EXERCISE
Looking at the records below, please say how many lines contain the word "black", as a bare number.

PROVIDED DATA
▬▬▬▬▬▬

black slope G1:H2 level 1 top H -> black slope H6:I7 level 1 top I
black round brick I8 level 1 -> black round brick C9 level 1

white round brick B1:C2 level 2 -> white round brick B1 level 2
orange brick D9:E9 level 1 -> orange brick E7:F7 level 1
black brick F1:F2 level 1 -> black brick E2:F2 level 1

▬▬▬▬▬▬

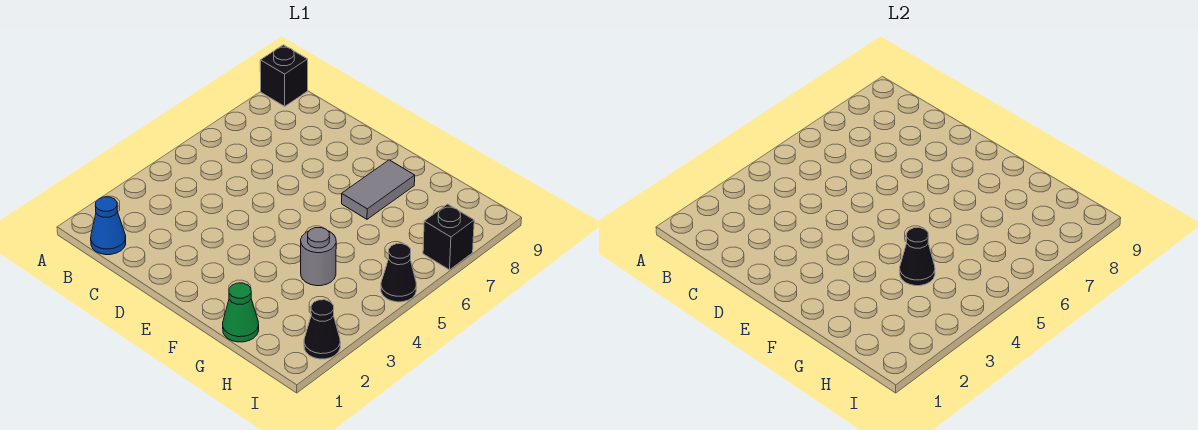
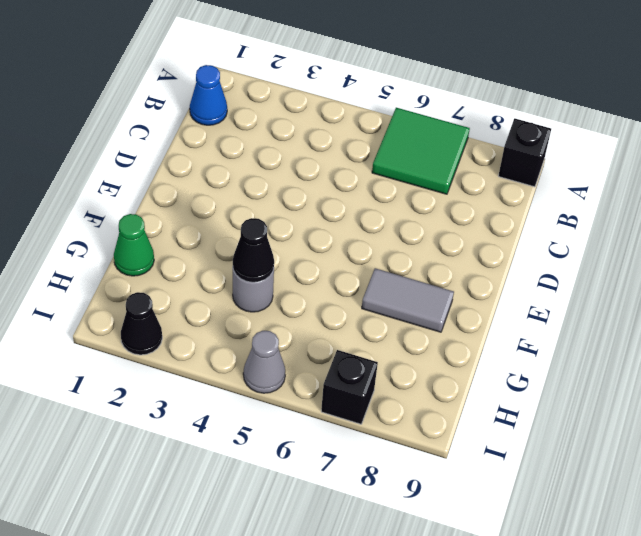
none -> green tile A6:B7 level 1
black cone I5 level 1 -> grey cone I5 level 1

▬▬▬▬▬▬

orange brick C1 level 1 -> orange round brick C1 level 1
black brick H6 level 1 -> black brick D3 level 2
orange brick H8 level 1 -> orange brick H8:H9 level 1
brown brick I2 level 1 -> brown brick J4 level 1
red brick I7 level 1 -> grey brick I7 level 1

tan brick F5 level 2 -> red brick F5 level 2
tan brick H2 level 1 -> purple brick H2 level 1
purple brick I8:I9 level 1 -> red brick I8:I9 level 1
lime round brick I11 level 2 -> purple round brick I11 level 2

▬▬▬▬▬▬

PROBLEM SOLUTION
5